» **Exercise material**
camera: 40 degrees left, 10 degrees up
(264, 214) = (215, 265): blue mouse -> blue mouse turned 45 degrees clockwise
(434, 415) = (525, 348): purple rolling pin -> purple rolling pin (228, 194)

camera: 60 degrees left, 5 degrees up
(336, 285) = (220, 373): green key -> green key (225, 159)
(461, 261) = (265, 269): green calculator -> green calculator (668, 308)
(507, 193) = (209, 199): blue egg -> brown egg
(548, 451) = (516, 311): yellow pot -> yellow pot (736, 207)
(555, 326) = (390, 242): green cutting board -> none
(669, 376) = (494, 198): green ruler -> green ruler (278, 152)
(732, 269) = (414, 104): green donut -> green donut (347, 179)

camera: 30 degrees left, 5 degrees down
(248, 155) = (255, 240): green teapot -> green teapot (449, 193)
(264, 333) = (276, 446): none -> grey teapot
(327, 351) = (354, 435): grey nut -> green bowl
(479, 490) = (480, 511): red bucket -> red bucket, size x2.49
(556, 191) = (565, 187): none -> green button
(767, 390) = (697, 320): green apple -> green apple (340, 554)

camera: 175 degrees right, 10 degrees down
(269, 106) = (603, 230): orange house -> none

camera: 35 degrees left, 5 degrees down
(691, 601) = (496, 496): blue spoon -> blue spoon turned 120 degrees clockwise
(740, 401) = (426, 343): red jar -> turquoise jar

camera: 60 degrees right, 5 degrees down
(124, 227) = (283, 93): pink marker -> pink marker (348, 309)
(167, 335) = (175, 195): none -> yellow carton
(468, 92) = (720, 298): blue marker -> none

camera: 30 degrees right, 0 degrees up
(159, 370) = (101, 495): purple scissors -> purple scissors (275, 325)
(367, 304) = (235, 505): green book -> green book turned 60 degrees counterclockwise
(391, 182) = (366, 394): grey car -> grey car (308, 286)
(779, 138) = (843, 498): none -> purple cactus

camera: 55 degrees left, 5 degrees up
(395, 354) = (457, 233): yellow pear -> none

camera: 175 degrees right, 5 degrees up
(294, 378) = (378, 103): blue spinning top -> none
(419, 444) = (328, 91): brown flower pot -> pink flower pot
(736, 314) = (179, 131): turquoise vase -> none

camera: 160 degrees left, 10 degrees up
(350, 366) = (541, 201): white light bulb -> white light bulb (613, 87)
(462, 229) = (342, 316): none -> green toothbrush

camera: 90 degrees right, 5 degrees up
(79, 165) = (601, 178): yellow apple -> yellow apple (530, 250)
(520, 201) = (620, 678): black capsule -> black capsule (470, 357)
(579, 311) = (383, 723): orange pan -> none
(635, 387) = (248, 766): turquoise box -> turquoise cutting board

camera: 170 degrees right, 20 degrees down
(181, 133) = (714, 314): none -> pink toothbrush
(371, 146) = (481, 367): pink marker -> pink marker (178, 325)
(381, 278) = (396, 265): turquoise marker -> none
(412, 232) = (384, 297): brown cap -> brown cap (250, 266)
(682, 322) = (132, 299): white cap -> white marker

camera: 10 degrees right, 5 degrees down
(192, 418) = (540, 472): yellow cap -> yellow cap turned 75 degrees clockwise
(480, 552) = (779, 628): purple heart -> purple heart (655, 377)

» **Work to be completed**
Reproduce the full listing word for word.

» **Answer space**
camera: 40 degrees left, 10 degrees up
(264, 214) = (215, 265): blue mouse -> blue mouse turned 45 degrees clockwise
(434, 415) = (525, 348): purple rolling pin -> purple rolling pin (228, 194)

camera: 60 degrees left, 5 degrees up
(336, 285) = (220, 373): green key -> green key (225, 159)
(461, 261) = (265, 269): green calculator -> green calculator (668, 308)
(507, 193) = (209, 199): blue egg -> brown egg
(548, 451) = (516, 311): yellow pot -> yellow pot (736, 207)
(555, 326) = (390, 242): green cutting board -> none
(669, 376) = (494, 198): green ruler -> green ruler (278, 152)
(732, 269) = (414, 104): green donut -> green donut (347, 179)

camera: 30 degrees left, 5 degrees down
(248, 155) = (255, 240): green teapot -> green teapot (449, 193)
(264, 333) = (276, 446): none -> grey teapot
(327, 351) = (354, 435): grey nut -> green bowl
(479, 490) = (480, 511): red bucket -> red bucket, size x2.49
(556, 191) = (565, 187): none -> green button
(767, 390) = (697, 320): green apple -> green apple (340, 554)

camera: 175 degrees right, 10 degrees down
(269, 106) = (603, 230): orange house -> none

camera: 35 degrees left, 5 degrees down
(691, 601) = (496, 496): blue spoon -> blue spoon turned 120 degrees clockwise
(740, 401) = (426, 343): red jar -> turquoise jar

camera: 60 degrees right, 5 degrees down
(124, 227) = (283, 93): pink marker -> pink marker (348, 309)
(167, 335) = (175, 195): none -> yellow carton
(468, 92) = (720, 298): blue marker -> none

camera: 30 degrees right, 0 degrees up
(159, 370) = (101, 495): purple scissors -> purple scissors (275, 325)
(367, 304) = (235, 505): green book -> green book turned 60 degrees counterclockwise
(391, 182) = (366, 394): grey car -> grey car (308, 286)
(779, 138) = (843, 498): none -> purple cactus

camera: 55 degrees left, 5 degrees up
(395, 354) = (457, 233): yellow pear -> none

camera: 175 degrees right, 5 degrees up
(294, 378) = (378, 103): blue spinning top -> none
(419, 444) = (328, 91): brown flower pot -> pink flower pot
(736, 314) = (179, 131): turquoise vase -> none

camera: 160 degrees left, 10 degrees up
(350, 366) = (541, 201): white light bulb -> white light bulb (613, 87)
(462, 229) = (342, 316): none -> green toothbrush

camera: 90 degrees right, 5 degrees up
(79, 165) = (601, 178): yellow apple -> yellow apple (530, 250)
(520, 201) = (620, 678): black capsule -> black capsule (470, 357)
(579, 311) = (383, 723): orange pan -> none
(635, 387) = (248, 766): turquoise box -> turquoise cutting board

camera: 170 degrees right, 20 degrees down
(181, 133) = (714, 314): none -> pink toothbrush
(371, 146) = (481, 367): pink marker -> pink marker (178, 325)
(381, 278) = (396, 265): turquoise marker -> none
(412, 232) = (384, 297): brown cap -> brown cap (250, 266)
(682, 322) = (132, 299): white cap -> white marker

camera: 10 degrees right, 5 degrees down
(192, 418) = (540, 472): yellow cap -> yellow cap turned 75 degrees clockwise
(480, 552) = (779, 628): purple heart -> purple heart (655, 377)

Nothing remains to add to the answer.